Below are the records. Retype exactly the lines between the lines holding "cyan brick D9:E9" and "yellow plate C3", inclusive.

******

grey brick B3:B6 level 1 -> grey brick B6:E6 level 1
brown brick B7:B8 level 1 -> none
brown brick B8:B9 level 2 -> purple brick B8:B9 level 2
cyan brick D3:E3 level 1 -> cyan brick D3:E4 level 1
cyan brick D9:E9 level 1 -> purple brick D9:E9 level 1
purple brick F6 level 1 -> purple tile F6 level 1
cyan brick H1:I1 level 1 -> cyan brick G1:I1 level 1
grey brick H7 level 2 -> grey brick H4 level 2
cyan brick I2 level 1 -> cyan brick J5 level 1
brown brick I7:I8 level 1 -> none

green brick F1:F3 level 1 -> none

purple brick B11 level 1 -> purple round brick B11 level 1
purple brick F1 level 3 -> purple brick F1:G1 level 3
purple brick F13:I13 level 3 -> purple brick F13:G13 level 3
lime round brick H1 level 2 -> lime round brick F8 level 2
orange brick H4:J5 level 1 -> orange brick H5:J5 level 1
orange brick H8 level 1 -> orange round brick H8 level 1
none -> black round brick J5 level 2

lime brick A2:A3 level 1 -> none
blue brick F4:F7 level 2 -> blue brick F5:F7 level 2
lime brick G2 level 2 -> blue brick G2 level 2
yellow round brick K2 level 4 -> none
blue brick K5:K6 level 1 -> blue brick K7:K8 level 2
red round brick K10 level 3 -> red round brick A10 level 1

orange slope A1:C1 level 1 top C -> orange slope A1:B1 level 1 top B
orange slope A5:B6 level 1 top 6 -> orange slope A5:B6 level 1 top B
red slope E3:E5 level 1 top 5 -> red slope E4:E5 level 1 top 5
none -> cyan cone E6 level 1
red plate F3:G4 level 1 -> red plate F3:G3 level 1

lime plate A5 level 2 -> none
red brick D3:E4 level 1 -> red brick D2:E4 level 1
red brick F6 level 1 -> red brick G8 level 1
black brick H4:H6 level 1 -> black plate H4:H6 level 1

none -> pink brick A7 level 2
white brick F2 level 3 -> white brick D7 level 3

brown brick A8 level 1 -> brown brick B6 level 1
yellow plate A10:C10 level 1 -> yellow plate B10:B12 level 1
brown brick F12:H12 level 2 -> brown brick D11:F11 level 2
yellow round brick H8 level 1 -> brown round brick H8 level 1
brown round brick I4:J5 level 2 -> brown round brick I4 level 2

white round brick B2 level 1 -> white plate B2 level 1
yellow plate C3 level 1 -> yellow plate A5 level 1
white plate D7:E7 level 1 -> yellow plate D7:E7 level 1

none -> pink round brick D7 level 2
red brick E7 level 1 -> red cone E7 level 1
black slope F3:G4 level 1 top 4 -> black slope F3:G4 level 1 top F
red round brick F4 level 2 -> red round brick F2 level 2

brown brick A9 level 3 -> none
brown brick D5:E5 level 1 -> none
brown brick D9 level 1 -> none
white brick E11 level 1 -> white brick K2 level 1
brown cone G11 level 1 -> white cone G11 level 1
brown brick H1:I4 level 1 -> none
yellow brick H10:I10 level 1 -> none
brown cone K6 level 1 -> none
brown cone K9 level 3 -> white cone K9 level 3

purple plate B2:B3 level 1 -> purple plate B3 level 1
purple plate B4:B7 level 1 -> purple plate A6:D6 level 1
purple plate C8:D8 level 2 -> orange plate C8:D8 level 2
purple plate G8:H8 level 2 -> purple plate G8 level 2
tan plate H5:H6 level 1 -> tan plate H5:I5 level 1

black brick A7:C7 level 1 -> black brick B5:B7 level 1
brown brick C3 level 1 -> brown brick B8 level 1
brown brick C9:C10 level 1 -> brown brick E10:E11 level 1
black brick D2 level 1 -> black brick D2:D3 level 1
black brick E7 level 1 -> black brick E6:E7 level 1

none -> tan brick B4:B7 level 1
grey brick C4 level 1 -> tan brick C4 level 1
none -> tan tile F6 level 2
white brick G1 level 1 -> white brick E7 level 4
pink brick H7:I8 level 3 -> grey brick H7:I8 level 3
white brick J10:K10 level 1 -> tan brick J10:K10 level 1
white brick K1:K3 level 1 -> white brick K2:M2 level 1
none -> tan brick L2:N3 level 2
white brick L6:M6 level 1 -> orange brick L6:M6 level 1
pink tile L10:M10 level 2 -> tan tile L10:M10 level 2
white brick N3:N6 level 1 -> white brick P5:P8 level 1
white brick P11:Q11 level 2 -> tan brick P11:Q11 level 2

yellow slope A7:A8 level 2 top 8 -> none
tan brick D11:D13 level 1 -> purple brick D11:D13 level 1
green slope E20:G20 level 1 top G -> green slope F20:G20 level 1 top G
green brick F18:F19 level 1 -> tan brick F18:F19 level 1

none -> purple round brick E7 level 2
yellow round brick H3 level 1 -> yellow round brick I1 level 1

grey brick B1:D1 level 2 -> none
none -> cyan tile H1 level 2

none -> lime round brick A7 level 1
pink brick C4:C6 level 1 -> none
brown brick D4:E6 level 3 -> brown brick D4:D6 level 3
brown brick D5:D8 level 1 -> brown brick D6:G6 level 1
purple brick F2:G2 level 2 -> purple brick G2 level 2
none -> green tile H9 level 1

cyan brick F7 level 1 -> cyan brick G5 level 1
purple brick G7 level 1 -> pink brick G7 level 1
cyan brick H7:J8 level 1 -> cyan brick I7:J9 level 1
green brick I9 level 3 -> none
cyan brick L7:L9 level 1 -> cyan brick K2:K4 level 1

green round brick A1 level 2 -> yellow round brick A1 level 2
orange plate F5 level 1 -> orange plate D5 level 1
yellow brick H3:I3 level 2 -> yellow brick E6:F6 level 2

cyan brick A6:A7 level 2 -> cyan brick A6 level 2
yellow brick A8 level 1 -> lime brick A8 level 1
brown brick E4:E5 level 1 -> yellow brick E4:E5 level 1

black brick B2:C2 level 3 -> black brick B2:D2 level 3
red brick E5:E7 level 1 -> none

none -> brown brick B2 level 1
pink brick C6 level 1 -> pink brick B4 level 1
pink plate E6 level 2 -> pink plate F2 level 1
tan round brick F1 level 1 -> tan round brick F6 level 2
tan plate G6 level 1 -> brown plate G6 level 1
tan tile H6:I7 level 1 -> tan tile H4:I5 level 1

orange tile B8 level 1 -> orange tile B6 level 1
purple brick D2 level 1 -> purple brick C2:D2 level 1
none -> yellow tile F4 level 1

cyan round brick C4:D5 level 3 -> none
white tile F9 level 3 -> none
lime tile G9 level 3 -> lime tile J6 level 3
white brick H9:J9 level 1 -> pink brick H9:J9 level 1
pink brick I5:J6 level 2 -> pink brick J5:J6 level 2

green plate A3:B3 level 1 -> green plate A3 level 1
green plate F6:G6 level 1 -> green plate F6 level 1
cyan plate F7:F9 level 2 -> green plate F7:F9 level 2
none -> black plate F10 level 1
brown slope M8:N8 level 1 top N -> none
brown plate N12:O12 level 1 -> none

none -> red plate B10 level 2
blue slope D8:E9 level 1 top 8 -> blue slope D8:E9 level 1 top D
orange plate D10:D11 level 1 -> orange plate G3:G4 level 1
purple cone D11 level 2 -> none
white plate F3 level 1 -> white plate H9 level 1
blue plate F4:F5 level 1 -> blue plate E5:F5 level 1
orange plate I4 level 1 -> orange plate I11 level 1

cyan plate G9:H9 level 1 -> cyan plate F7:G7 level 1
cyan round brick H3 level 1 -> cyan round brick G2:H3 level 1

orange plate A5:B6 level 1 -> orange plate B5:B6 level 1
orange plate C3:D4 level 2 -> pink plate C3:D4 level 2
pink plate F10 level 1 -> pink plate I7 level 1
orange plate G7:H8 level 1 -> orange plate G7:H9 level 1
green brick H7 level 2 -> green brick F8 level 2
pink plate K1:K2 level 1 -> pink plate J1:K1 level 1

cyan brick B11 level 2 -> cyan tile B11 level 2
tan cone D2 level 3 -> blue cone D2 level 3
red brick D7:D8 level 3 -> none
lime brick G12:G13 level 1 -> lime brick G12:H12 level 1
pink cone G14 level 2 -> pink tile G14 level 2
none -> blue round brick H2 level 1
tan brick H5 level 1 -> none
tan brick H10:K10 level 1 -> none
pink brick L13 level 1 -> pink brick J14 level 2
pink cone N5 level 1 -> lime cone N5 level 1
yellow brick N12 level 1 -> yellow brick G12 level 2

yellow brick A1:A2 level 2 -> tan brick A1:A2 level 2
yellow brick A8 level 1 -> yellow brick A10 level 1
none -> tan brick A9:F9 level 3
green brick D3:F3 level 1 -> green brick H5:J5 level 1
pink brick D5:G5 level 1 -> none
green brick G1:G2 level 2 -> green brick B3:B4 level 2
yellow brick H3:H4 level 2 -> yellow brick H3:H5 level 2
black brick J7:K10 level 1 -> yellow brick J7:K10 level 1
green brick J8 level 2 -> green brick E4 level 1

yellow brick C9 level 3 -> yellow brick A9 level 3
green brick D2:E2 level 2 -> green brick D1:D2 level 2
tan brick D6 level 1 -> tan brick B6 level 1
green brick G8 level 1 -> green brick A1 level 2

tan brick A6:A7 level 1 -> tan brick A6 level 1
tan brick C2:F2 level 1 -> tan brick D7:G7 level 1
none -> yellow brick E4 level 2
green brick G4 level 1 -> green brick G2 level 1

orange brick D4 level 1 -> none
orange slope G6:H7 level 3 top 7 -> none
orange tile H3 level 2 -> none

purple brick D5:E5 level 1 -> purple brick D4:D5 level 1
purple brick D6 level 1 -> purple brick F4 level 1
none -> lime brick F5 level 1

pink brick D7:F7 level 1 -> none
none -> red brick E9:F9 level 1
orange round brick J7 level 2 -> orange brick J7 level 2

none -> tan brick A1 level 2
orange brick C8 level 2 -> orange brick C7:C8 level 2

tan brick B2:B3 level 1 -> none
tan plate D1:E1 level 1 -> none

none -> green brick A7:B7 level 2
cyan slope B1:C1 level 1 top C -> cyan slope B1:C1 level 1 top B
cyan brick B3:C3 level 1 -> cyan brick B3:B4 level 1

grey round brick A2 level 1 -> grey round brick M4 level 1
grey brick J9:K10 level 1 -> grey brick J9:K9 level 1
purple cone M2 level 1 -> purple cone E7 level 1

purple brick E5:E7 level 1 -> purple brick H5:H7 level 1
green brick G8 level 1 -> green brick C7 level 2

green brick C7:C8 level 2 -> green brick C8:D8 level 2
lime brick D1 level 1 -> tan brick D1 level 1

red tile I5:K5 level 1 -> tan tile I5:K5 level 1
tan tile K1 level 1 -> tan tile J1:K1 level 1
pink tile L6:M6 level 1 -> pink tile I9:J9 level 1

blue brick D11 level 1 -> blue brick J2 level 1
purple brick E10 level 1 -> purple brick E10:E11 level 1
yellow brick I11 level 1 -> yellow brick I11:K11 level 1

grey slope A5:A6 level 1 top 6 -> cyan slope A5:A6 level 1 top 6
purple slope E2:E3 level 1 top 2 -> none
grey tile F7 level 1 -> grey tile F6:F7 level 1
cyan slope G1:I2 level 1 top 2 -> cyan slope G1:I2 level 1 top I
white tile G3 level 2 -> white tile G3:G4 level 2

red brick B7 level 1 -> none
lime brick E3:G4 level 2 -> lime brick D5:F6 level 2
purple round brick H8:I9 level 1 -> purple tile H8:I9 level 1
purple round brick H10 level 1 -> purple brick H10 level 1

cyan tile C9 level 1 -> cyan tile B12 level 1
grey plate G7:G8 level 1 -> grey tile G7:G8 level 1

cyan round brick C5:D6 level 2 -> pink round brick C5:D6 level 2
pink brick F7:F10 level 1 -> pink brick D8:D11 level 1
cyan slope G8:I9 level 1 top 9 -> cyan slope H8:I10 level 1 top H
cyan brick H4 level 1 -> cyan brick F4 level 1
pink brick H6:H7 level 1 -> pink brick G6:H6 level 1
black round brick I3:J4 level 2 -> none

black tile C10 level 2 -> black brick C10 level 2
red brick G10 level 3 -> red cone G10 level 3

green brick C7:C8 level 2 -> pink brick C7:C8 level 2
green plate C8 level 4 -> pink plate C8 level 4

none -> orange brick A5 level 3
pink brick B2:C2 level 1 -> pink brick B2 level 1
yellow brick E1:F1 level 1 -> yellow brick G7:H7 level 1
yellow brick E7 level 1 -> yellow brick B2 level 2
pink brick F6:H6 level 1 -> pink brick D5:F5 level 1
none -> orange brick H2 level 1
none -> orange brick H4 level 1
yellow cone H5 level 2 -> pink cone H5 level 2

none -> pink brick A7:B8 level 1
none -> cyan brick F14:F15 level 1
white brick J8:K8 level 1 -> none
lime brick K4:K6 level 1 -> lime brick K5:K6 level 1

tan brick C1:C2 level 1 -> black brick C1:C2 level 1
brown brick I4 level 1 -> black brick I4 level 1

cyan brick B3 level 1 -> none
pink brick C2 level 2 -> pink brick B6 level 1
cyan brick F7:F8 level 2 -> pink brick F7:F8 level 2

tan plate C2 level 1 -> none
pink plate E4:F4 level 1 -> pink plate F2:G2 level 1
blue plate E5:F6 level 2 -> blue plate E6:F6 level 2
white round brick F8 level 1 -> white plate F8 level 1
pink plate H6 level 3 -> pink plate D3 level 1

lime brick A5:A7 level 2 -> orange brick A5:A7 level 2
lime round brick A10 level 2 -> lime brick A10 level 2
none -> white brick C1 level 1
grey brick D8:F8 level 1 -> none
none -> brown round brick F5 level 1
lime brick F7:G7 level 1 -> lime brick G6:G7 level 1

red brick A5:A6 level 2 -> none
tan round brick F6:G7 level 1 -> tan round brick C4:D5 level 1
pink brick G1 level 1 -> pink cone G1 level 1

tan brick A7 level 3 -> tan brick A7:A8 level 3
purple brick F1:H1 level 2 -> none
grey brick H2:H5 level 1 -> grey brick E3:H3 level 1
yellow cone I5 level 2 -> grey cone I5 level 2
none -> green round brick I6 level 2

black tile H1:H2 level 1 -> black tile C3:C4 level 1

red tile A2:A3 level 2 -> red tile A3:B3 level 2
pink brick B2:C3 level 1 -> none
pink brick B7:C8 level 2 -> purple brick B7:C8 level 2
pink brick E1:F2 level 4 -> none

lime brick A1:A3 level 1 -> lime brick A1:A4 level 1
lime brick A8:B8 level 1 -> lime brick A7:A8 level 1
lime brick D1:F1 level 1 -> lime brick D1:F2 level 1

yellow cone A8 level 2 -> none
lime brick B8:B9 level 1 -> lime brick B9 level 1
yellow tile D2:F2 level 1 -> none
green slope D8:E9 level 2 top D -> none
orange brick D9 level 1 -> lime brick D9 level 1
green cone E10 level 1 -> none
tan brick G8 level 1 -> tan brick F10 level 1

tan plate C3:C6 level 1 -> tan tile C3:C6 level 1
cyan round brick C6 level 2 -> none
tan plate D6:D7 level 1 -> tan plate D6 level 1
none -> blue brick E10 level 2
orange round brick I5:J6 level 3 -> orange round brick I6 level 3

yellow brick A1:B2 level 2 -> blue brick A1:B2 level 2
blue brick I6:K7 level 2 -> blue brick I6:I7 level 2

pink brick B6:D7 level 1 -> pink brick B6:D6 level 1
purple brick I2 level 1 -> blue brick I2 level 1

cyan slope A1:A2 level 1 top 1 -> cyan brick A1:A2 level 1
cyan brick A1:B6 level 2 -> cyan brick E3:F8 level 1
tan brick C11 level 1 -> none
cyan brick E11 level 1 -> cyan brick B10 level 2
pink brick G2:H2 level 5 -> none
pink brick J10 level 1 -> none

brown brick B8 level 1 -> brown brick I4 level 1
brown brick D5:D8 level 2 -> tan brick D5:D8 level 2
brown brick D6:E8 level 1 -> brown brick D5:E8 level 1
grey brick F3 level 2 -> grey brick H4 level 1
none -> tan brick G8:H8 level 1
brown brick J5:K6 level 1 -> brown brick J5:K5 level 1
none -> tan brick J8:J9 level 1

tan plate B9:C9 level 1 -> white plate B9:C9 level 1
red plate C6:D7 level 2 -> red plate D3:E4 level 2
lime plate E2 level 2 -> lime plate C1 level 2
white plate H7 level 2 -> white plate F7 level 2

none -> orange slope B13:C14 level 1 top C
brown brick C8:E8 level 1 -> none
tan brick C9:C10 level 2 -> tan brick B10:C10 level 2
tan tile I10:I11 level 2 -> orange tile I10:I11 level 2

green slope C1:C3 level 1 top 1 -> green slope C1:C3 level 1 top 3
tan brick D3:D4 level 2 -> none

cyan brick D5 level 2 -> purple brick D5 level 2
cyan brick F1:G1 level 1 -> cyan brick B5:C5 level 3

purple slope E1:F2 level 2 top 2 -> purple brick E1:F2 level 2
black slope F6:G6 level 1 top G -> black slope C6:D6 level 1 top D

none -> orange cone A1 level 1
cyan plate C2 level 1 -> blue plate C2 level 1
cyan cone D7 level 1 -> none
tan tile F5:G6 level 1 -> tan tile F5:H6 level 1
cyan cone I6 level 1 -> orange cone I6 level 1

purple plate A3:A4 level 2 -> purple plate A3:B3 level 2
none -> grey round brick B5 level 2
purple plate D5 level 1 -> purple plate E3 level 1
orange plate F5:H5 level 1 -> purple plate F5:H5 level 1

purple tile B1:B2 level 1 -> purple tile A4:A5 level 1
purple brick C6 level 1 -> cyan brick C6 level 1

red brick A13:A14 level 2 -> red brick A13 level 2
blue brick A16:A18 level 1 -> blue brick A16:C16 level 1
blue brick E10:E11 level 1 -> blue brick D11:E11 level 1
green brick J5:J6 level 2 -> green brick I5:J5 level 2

******

## Exercise answer
cyan brick D9:E9 level 1 -> purple brick D9:E9 level 1
purple brick F6 level 1 -> purple tile F6 level 1
cyan brick H1:I1 level 1 -> cyan brick G1:I1 level 1
grey brick H7 level 2 -> grey brick H4 level 2
cyan brick I2 level 1 -> cyan brick J5 level 1
brown brick I7:I8 level 1 -> none

green brick F1:F3 level 1 -> none

purple brick B11 level 1 -> purple round brick B11 level 1
purple brick F1 level 3 -> purple brick F1:G1 level 3
purple brick F13:I13 level 3 -> purple brick F13:G13 level 3
lime round brick H1 level 2 -> lime round brick F8 level 2
orange brick H4:J5 level 1 -> orange brick H5:J5 level 1
orange brick H8 level 1 -> orange round brick H8 level 1
none -> black round brick J5 level 2

lime brick A2:A3 level 1 -> none
blue brick F4:F7 level 2 -> blue brick F5:F7 level 2
lime brick G2 level 2 -> blue brick G2 level 2
yellow round brick K2 level 4 -> none
blue brick K5:K6 level 1 -> blue brick K7:K8 level 2
red round brick K10 level 3 -> red round brick A10 level 1

orange slope A1:C1 level 1 top C -> orange slope A1:B1 level 1 top B
orange slope A5:B6 level 1 top 6 -> orange slope A5:B6 level 1 top B
red slope E3:E5 level 1 top 5 -> red slope E4:E5 level 1 top 5
none -> cyan cone E6 level 1
red plate F3:G4 level 1 -> red plate F3:G3 level 1

lime plate A5 level 2 -> none
red brick D3:E4 level 1 -> red brick D2:E4 level 1
red brick F6 level 1 -> red brick G8 level 1
black brick H4:H6 level 1 -> black plate H4:H6 level 1

none -> pink brick A7 level 2
white brick F2 level 3 -> white brick D7 level 3

brown brick A8 level 1 -> brown brick B6 level 1
yellow plate A10:C10 level 1 -> yellow plate B10:B12 level 1
brown brick F12:H12 level 2 -> brown brick D11:F11 level 2
yellow round brick H8 level 1 -> brown round brick H8 level 1
brown round brick I4:J5 level 2 -> brown round brick I4 level 2

white round brick B2 level 1 -> white plate B2 level 1
yellow plate C3 level 1 -> yellow plate A5 level 1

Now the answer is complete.